**WORK TO COMPLETE:**
In the records below, find each line with the word "vase" and copy it.

[Source data]
**********

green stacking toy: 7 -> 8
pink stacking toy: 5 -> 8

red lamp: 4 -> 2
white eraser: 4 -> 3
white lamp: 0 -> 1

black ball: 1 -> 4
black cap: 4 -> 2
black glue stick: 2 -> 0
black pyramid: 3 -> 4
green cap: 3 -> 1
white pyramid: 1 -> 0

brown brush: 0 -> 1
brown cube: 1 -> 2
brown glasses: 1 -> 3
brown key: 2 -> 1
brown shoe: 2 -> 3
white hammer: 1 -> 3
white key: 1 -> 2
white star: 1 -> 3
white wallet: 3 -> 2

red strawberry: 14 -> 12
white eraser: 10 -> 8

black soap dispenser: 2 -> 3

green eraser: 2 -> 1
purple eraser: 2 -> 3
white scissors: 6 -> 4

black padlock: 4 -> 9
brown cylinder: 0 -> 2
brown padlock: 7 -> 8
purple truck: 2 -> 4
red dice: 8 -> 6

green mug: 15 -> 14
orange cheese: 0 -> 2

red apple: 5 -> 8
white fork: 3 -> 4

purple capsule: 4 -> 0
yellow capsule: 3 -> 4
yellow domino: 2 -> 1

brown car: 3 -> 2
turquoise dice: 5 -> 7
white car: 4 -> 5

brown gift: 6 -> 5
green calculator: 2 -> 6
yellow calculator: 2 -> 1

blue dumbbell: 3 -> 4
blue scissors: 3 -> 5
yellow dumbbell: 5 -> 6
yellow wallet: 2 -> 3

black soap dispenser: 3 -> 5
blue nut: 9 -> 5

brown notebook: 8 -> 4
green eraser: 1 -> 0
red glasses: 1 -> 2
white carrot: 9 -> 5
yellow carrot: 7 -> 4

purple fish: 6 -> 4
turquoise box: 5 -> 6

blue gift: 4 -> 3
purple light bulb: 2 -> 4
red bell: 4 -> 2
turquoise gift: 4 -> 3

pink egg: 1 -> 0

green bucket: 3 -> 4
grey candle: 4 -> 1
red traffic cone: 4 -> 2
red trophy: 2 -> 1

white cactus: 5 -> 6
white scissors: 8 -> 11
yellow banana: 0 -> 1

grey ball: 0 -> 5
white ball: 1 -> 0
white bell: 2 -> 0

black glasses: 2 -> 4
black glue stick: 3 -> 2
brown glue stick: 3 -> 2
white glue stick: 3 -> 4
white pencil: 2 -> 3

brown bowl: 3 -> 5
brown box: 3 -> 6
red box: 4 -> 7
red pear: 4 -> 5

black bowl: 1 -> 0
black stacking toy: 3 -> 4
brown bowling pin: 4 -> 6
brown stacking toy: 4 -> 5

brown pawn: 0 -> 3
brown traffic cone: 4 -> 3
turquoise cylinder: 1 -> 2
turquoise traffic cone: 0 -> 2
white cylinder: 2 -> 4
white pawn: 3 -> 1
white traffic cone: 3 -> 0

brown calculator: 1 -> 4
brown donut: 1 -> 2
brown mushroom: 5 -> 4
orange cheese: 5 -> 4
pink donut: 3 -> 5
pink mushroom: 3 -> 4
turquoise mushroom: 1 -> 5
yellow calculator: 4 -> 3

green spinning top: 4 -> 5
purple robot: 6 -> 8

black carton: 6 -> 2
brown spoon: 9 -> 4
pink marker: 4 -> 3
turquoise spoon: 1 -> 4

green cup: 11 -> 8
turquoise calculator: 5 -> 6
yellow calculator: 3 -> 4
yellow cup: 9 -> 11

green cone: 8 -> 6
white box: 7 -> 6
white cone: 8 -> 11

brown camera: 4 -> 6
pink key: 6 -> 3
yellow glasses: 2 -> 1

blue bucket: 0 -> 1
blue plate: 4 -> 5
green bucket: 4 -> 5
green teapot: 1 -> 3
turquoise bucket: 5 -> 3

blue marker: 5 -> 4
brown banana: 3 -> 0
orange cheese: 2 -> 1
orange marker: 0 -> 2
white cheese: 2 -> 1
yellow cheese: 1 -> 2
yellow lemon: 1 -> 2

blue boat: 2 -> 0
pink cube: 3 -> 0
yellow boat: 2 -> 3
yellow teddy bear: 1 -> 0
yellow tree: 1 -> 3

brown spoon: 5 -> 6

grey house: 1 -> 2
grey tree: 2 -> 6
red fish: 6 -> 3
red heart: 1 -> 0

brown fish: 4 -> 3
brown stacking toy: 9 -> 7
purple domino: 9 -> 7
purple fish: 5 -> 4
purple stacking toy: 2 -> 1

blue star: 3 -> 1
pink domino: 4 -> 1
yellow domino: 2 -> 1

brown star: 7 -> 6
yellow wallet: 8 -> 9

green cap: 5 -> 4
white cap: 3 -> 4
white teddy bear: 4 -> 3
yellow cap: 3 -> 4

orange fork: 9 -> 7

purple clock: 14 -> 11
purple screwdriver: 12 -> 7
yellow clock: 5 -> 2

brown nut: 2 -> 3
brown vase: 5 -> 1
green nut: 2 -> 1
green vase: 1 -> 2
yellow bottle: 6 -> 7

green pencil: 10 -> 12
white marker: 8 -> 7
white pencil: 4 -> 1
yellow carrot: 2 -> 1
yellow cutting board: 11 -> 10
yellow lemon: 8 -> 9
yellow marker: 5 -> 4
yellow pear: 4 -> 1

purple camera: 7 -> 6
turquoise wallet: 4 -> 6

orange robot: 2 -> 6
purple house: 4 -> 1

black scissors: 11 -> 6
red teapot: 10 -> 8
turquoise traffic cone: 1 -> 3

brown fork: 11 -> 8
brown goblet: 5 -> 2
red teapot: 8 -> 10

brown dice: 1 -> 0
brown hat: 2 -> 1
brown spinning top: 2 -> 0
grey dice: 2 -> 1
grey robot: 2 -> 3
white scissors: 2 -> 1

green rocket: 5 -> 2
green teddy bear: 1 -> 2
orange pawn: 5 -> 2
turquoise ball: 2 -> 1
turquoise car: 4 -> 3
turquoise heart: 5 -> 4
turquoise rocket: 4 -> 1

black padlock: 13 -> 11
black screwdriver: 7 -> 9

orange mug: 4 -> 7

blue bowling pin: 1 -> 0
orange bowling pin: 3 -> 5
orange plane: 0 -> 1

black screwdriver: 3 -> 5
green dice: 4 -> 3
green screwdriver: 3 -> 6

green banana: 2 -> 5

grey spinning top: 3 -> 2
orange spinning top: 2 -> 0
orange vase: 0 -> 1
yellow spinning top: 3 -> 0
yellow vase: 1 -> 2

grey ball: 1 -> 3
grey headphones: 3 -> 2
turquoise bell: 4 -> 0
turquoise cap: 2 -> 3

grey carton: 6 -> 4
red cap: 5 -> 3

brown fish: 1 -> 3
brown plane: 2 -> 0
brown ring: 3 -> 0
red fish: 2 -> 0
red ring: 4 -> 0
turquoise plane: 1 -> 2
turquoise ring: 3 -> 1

**********

**RESPONSE BOX:**
brown vase: 5 -> 1
green vase: 1 -> 2
orange vase: 0 -> 1
yellow vase: 1 -> 2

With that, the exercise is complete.